▸ INSTRUCTIONS FOR THE TASK:
Lines in the entries below where the word "degrees" shows up should each be copied.

▸ MATERIAL SUPPLIED:

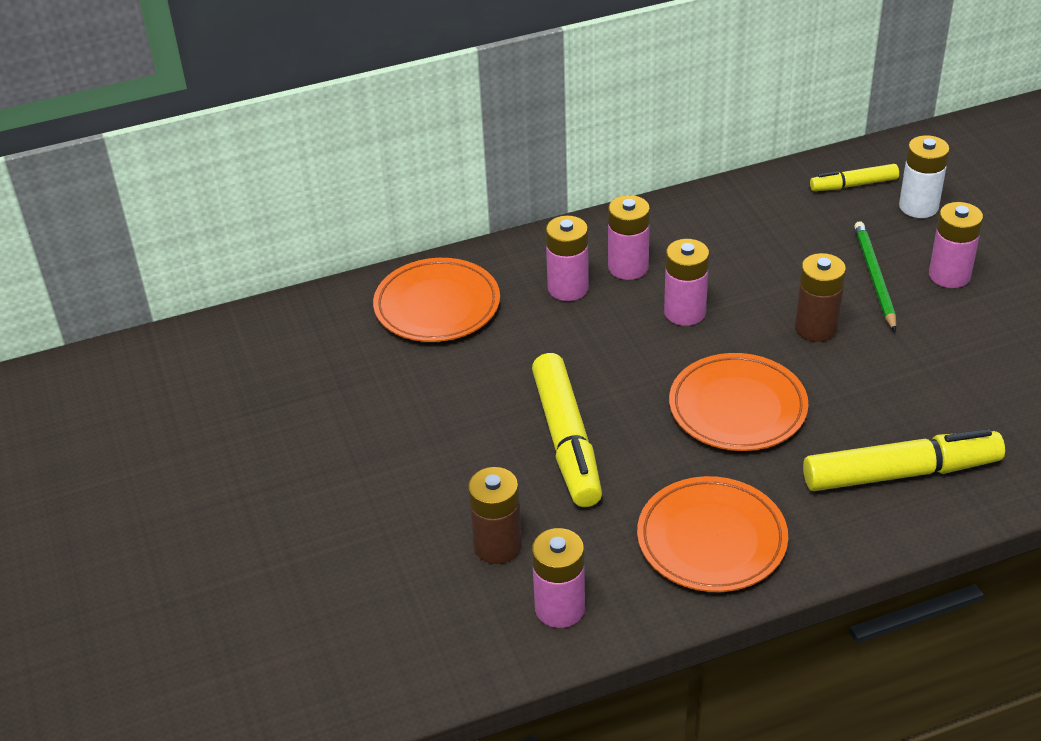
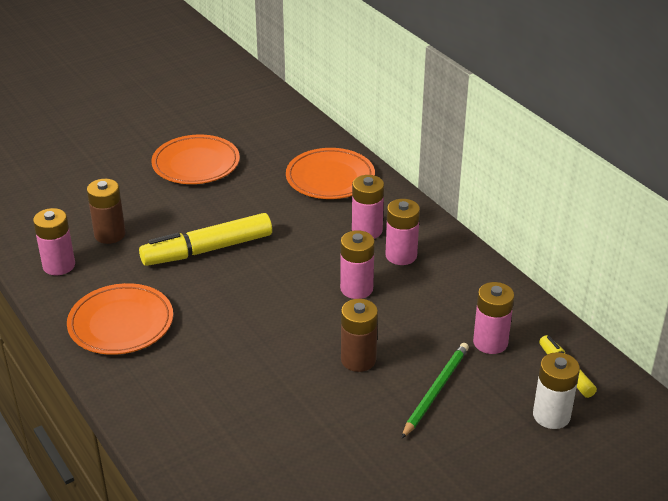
camera: 75 degrees right, 5 degrees down
(737, 408) = (255, 324): orange plate -> orange plate (196, 164)
(874, 277) = (436, 390): green pencil -> green pencil turned 45 degrees counterclockwise
(901, 473) = (198, 416): yellow marker -> none
(949, 275) = (455, 439): pink battery -> pink battery (490, 342)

▸ YOUR SOLUTION:
camera: 75 degrees right, 5 degrees down
(874, 277) = (436, 390): green pencil -> green pencil turned 45 degrees counterclockwise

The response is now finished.